• [What is required]: Filter the records for lines holding the string "brown".

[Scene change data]
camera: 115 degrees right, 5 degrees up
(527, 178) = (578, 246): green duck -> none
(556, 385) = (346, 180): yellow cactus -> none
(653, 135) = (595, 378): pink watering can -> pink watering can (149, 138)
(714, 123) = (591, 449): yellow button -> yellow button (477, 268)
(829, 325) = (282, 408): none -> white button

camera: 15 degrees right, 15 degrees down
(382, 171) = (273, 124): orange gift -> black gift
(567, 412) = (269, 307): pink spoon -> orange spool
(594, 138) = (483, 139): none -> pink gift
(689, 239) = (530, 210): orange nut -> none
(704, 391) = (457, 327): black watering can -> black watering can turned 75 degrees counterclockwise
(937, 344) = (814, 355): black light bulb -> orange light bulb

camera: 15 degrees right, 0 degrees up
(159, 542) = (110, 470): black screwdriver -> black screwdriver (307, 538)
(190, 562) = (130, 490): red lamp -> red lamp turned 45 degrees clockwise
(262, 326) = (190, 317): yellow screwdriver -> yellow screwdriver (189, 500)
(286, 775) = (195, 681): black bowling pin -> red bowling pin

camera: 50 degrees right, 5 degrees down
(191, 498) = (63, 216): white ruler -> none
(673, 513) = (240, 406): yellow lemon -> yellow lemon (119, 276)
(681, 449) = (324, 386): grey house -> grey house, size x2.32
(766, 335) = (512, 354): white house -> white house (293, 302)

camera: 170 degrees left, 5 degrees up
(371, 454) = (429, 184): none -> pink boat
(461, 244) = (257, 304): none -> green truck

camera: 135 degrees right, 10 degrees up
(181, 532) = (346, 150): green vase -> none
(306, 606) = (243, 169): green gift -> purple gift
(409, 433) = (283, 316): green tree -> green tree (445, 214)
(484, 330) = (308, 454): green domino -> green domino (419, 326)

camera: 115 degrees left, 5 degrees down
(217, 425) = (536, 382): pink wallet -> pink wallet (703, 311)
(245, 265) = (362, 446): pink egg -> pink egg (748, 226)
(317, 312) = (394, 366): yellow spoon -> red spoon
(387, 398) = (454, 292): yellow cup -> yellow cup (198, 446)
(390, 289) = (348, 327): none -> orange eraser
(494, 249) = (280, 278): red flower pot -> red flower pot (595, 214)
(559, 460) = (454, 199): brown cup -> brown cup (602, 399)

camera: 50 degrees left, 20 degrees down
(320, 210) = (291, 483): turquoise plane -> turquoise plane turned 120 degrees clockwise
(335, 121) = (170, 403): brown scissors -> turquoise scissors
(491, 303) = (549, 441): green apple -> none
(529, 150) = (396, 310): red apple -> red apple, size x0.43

• [Response box]:
(559, 460) = (454, 199): brown cup -> brown cup (602, 399)
(335, 121) = (170, 403): brown scissors -> turquoise scissors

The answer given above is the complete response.